### Problem description
Check each line of the material, and show the ones that include the word "SCALE".

### Records shown
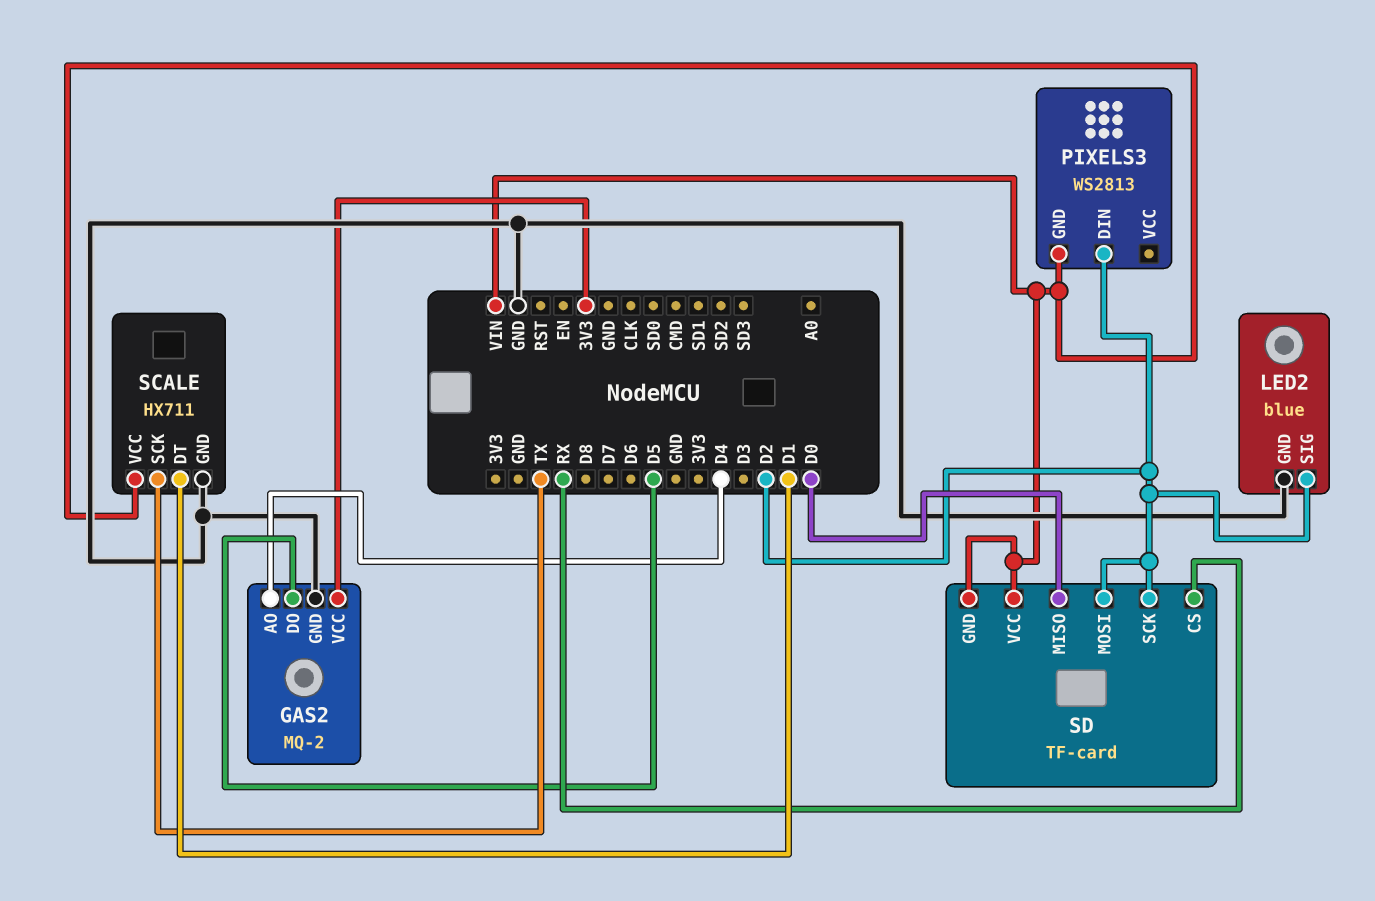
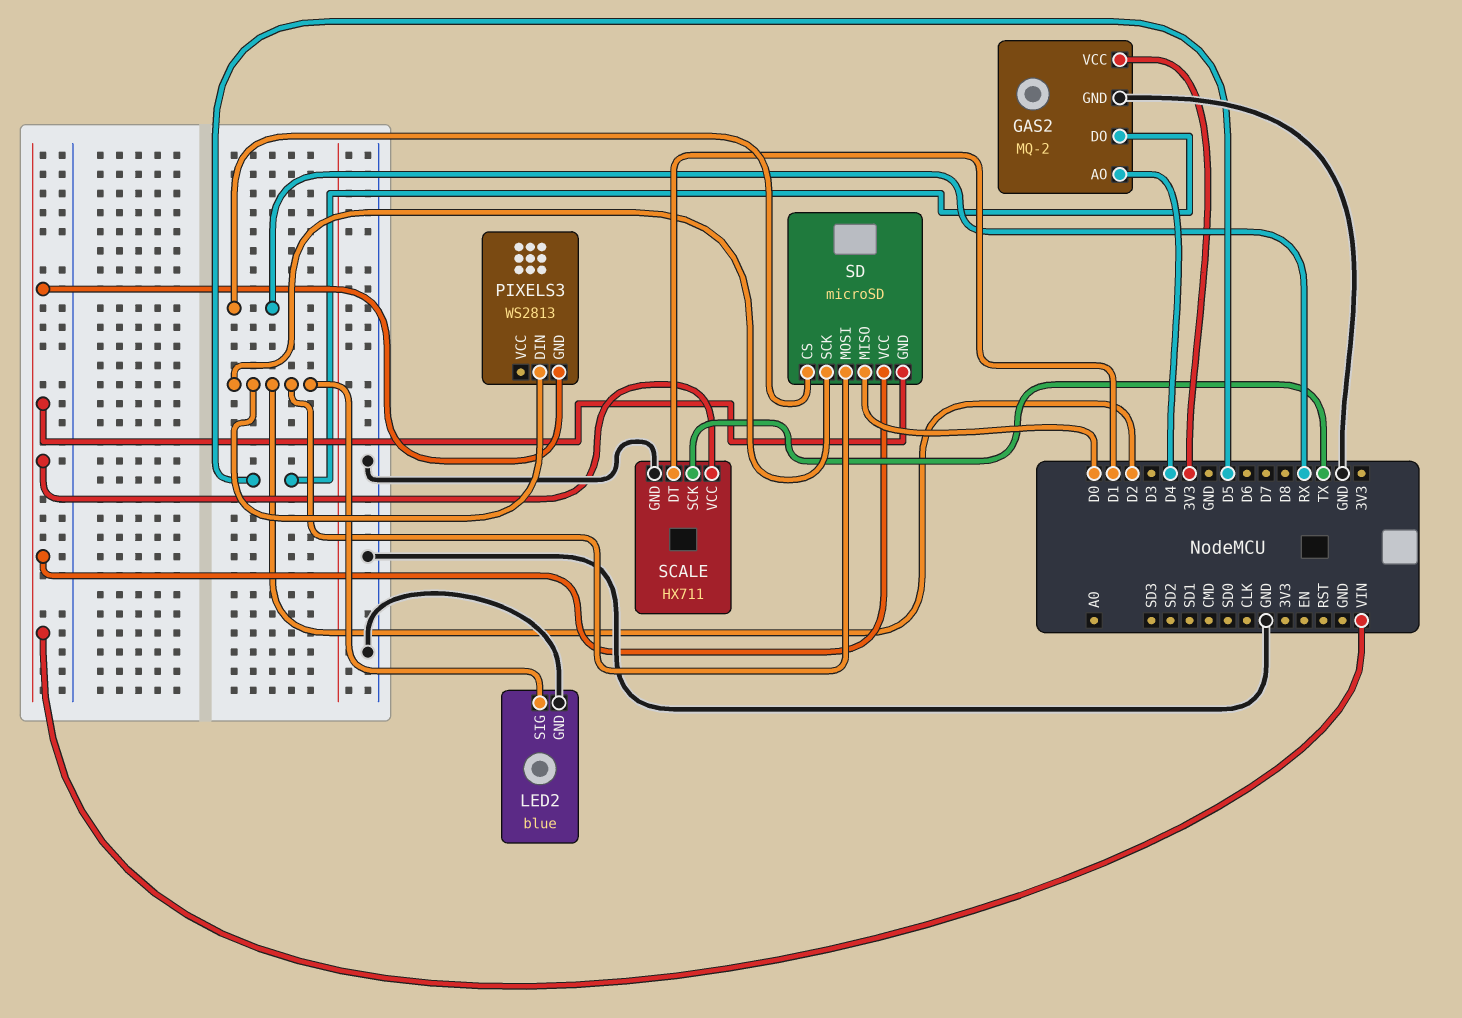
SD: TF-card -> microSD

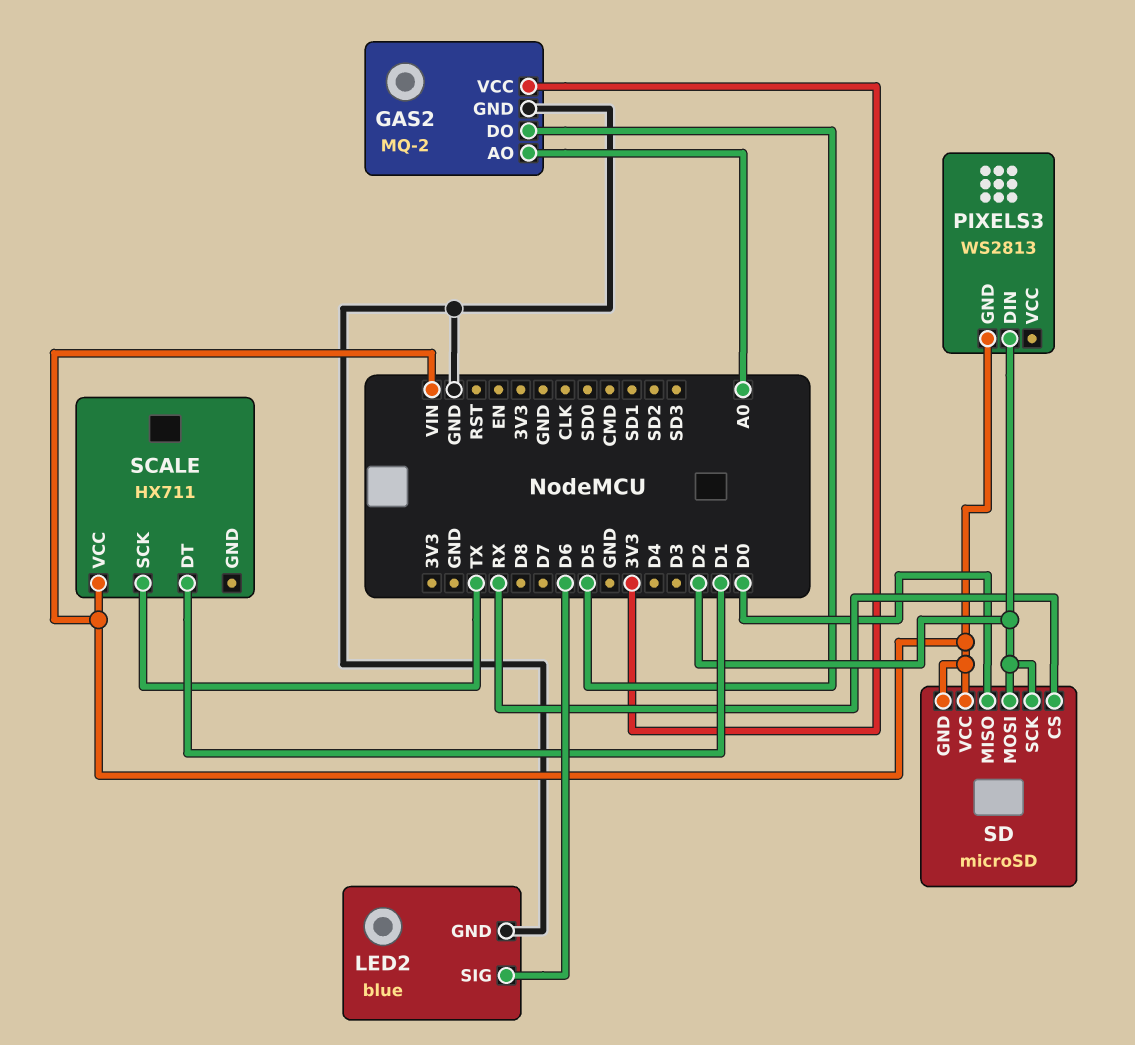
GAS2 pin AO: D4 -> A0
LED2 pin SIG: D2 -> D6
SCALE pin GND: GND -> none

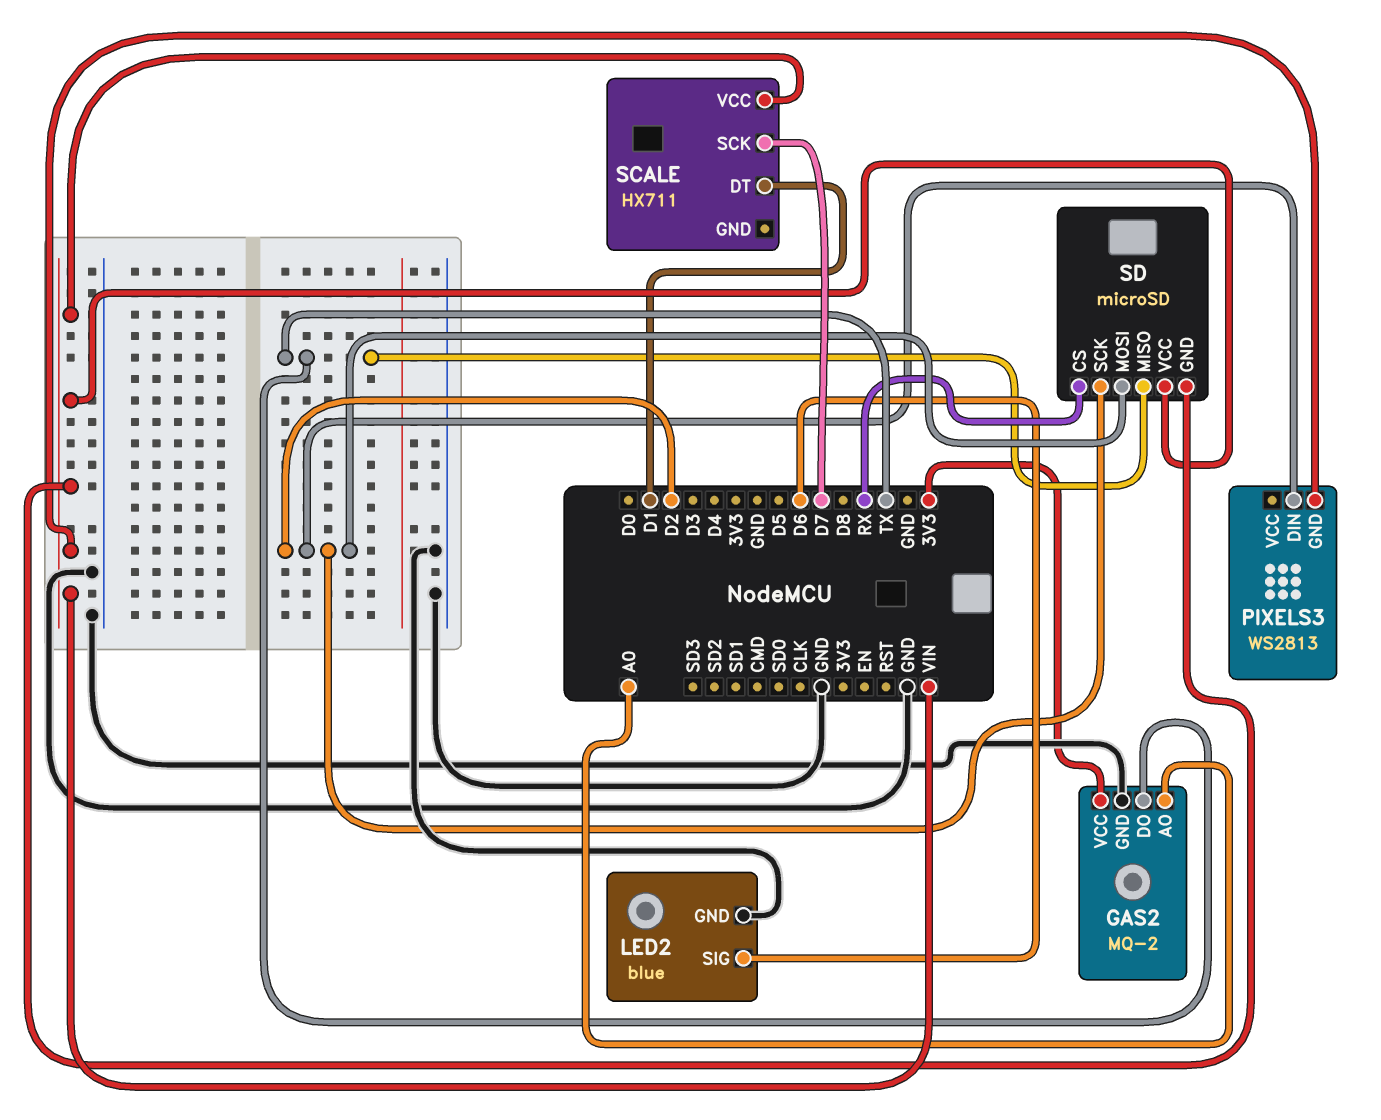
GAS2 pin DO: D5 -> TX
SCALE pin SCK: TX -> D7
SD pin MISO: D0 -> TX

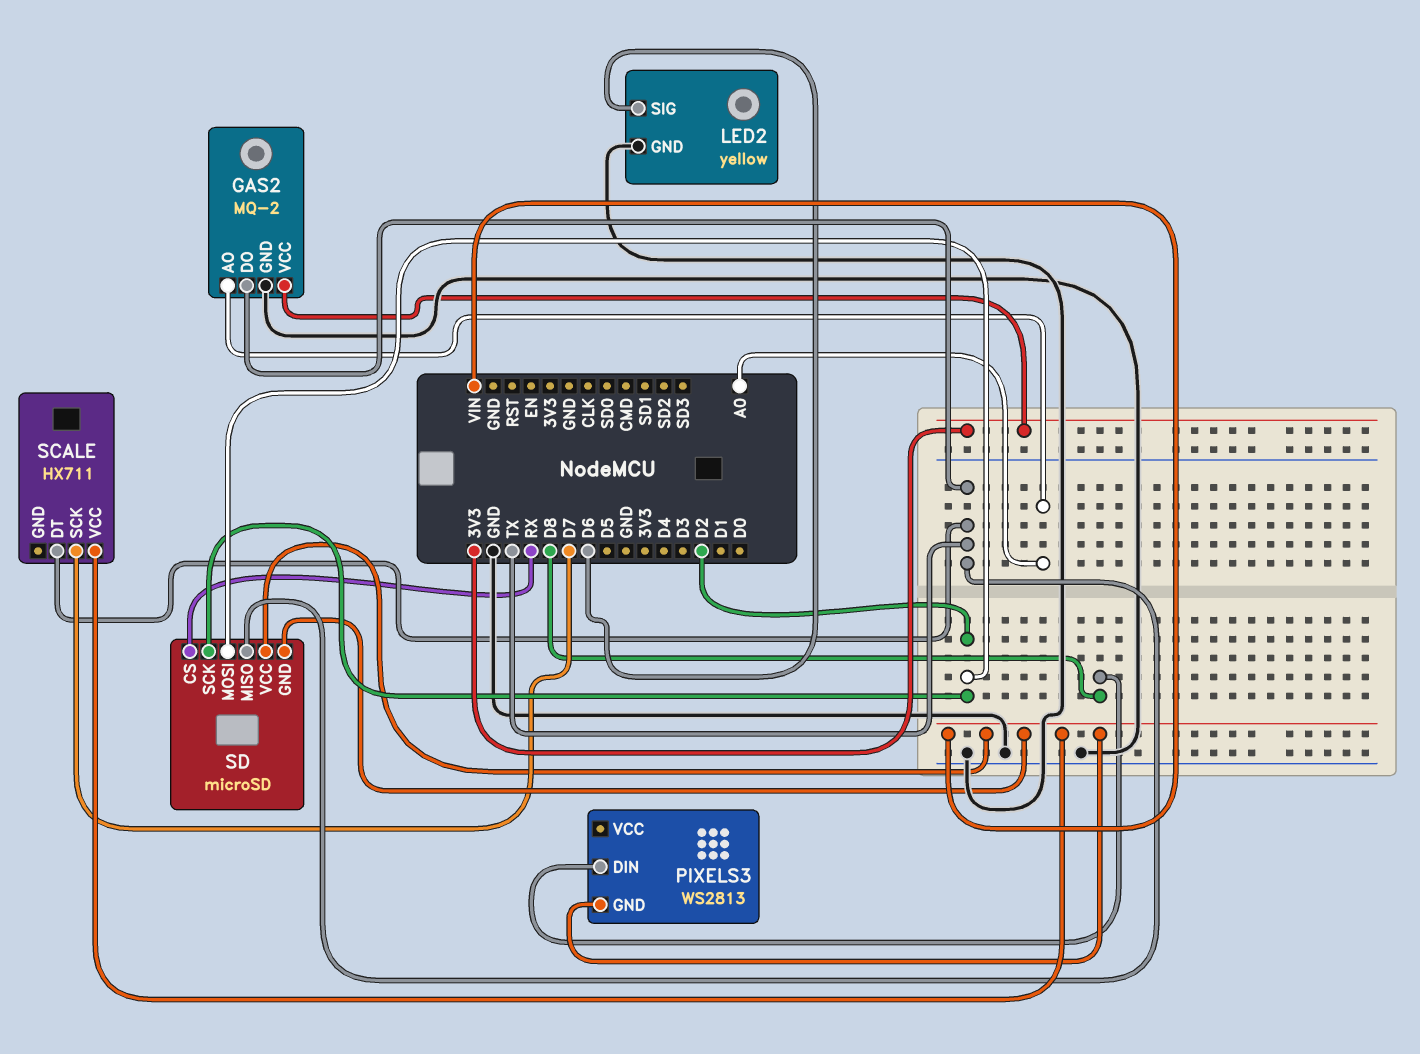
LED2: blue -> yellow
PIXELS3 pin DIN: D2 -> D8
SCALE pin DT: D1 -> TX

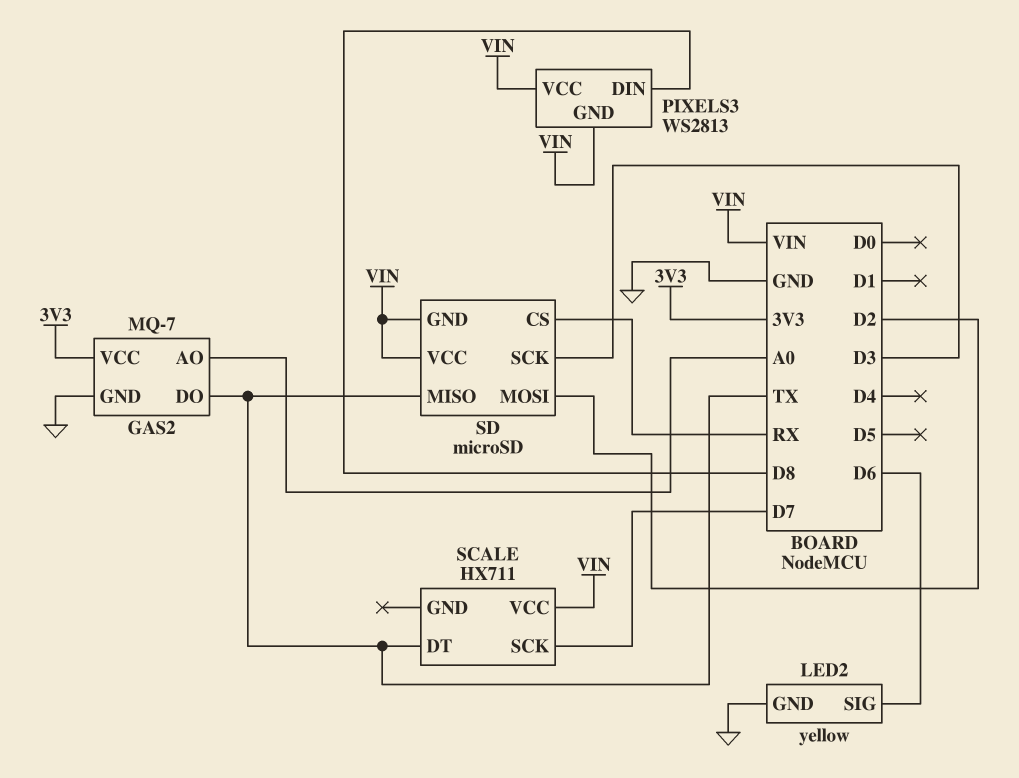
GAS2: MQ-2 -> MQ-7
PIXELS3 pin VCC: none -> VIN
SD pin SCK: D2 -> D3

==

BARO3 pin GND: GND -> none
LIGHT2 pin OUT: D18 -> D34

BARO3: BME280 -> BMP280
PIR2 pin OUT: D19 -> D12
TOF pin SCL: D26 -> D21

### Written response
SCALE pin GND: GND -> none
SCALE pin SCK: TX -> D7
SCALE pin DT: D1 -> TX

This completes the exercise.